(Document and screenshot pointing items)
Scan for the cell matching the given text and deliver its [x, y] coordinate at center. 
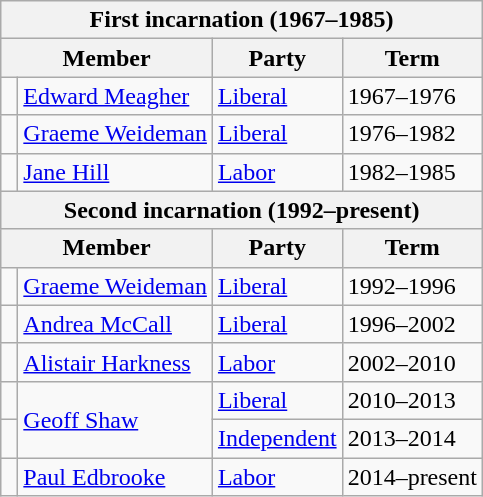
Second incarnation (1992–present) [242, 210]
1992–1996 [412, 286]
2002–2010 [412, 362]
Jane Hill [116, 172]
Edward Meagher [116, 96]
2013–2014 [412, 438]
2014–present [412, 477]
First incarnation (1967–1985) [242, 20]
2010–2013 [412, 400]
Geoff Shaw [116, 419]
Independent [277, 438]
Andrea McCall [116, 324]
Paul Edbrooke [116, 477]
1996–2002 [412, 324]
Alistair Harkness [116, 362]
1967–1976 [412, 96]
1982–1985 [412, 172]
1976–1982 [412, 134]
For the text-containing cell, return its midpoint in [x, y] coordinate format. 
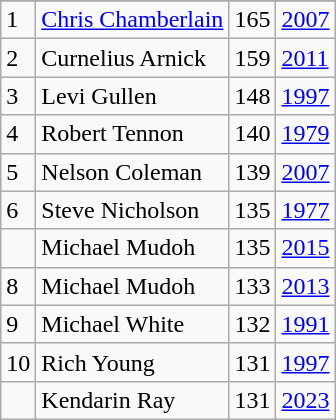
2015 [306, 248]
148 [252, 96]
Levi Gullen [132, 96]
1977 [306, 210]
1979 [306, 134]
132 [252, 324]
Steve Nicholson [132, 210]
Kendarin Ray [132, 400]
165 [252, 20]
Rich Young [132, 362]
2023 [306, 400]
133 [252, 286]
2013 [306, 286]
9 [18, 324]
2011 [306, 58]
1991 [306, 324]
Robert Tennon [132, 134]
8 [18, 286]
5 [18, 172]
1 [18, 20]
Chris Chamberlain [132, 20]
3 [18, 96]
Michael White [132, 324]
10 [18, 362]
Nelson Coleman [132, 172]
139 [252, 172]
2 [18, 58]
159 [252, 58]
Curnelius Arnick [132, 58]
4 [18, 134]
6 [18, 210]
140 [252, 134]
Locate the cell with the specified text and output its (x, y) center coordinate. 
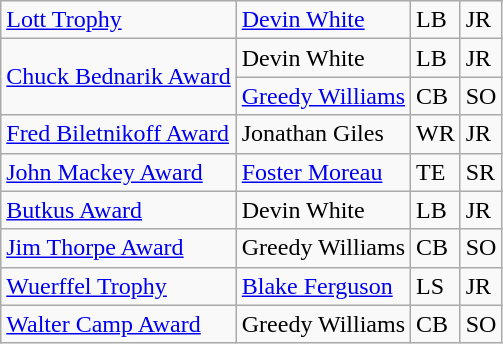
LS (436, 286)
Jim Thorpe Award (118, 248)
Wuerffel Trophy (118, 286)
SR (481, 172)
Foster Moreau (323, 172)
Chuck Bednarik Award (118, 77)
Jonathan Giles (323, 134)
WR (436, 134)
Lott Trophy (118, 20)
Walter Camp Award (118, 324)
Fred Biletnikoff Award (118, 134)
Butkus Award (118, 210)
John Mackey Award (118, 172)
TE (436, 172)
Blake Ferguson (323, 286)
Pinpoint the cell where the given text exists, returning its (x, y) midpoint coordinate. 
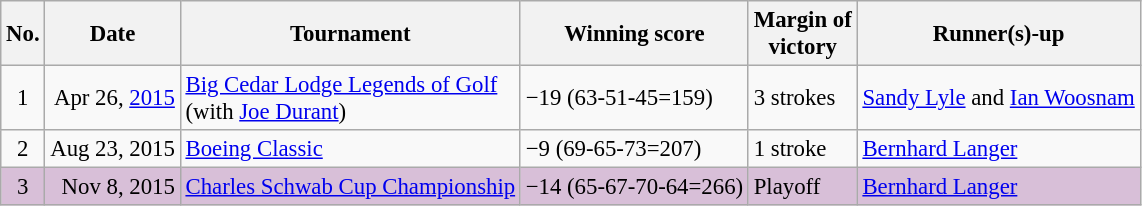
3 strokes (802, 98)
Boeing Classic (350, 149)
Big Cedar Lodge Legends of Golf(with Joe Durant) (350, 98)
Sandy Lyle and Ian Woosnam (998, 98)
Winning score (634, 34)
Date (112, 34)
−14 (65-67-70-64=266) (634, 187)
Tournament (350, 34)
No. (23, 34)
−9 (69-65-73=207) (634, 149)
1 (23, 98)
Nov 8, 2015 (112, 187)
2 (23, 149)
Apr 26, 2015 (112, 98)
Runner(s)-up (998, 34)
Charles Schwab Cup Championship (350, 187)
Playoff (802, 187)
−19 (63-51-45=159) (634, 98)
3 (23, 187)
Margin ofvictory (802, 34)
1 stroke (802, 149)
Aug 23, 2015 (112, 149)
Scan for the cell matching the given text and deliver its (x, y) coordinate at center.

Prompt
Copy out every line of the items above word for word. Leave out the picture lines.

Expected answer
Scan for the cell matching the given text and deliver its [x, y] coordinate at center. 
Second incarnation (1992–present) [242, 210]
1992–1996 [412, 286]
2002–2010 [412, 362]
Jane Hill [116, 172]
Edward Meagher [116, 96]
2013–2014 [412, 438]
2014–present [412, 477]
First incarnation (1967–1985) [242, 20]
2010–2013 [412, 400]
Geoff Shaw [116, 419]
Independent [277, 438]
Andrea McCall [116, 324]
Paul Edbrooke [116, 477]
1996–2002 [412, 324]
Alistair Harkness [116, 362]
1967–1976 [412, 96]
1982–1985 [412, 172]
1976–1982 [412, 134]
For the text-containing cell, return its midpoint in [x, y] coordinate format. 
2015 [306, 248]
148 [252, 96]
Levi Gullen [132, 96]
1977 [306, 210]
1979 [306, 134]
132 [252, 324]
Steve Nicholson [132, 210]
Kendarin Ray [132, 400]
165 [252, 20]
Rich Young [132, 362]
2023 [306, 400]
133 [252, 286]
2013 [306, 286]
9 [18, 324]
2011 [306, 58]
1991 [306, 324]
Robert Tennon [132, 134]
8 [18, 286]
5 [18, 172]
1 [18, 20]
Chris Chamberlain [132, 20]
3 [18, 96]
Michael White [132, 324]
10 [18, 362]
Nelson Coleman [132, 172]
139 [252, 172]
2 [18, 58]
159 [252, 58]
Curnelius Arnick [132, 58]
4 [18, 134]
6 [18, 210]
140 [252, 134]
Locate the cell with the specified text and output its (x, y) center coordinate. 
LS (436, 286)
Jim Thorpe Award (118, 248)
Wuerffel Trophy (118, 286)
SR (481, 172)
Foster Moreau (323, 172)
Chuck Bednarik Award (118, 77)
Jonathan Giles (323, 134)
WR (436, 134)
Lott Trophy (118, 20)
Walter Camp Award (118, 324)
Fred Biletnikoff Award (118, 134)
Butkus Award (118, 210)
John Mackey Award (118, 172)
TE (436, 172)
Blake Ferguson (323, 286)
Pinpoint the cell where the given text exists, returning its (x, y) midpoint coordinate. 
3 strokes (802, 98)
Boeing Classic (350, 149)
Big Cedar Lodge Legends of Golf(with Joe Durant) (350, 98)
Sandy Lyle and Ian Woosnam (998, 98)
Winning score (634, 34)
Date (112, 34)
−14 (65-67-70-64=266) (634, 187)
Tournament (350, 34)
No. (23, 34)
−9 (69-65-73=207) (634, 149)
1 (23, 98)
Nov 8, 2015 (112, 187)
2 (23, 149)
Apr 26, 2015 (112, 98)
Runner(s)-up (998, 34)
Charles Schwab Cup Championship (350, 187)
Playoff (802, 187)
−19 (63-51-45=159) (634, 98)
3 (23, 187)
Margin ofvictory (802, 34)
1 stroke (802, 149)
Aug 23, 2015 (112, 149)
Scan for the cell matching the given text and deliver its (x, y) coordinate at center.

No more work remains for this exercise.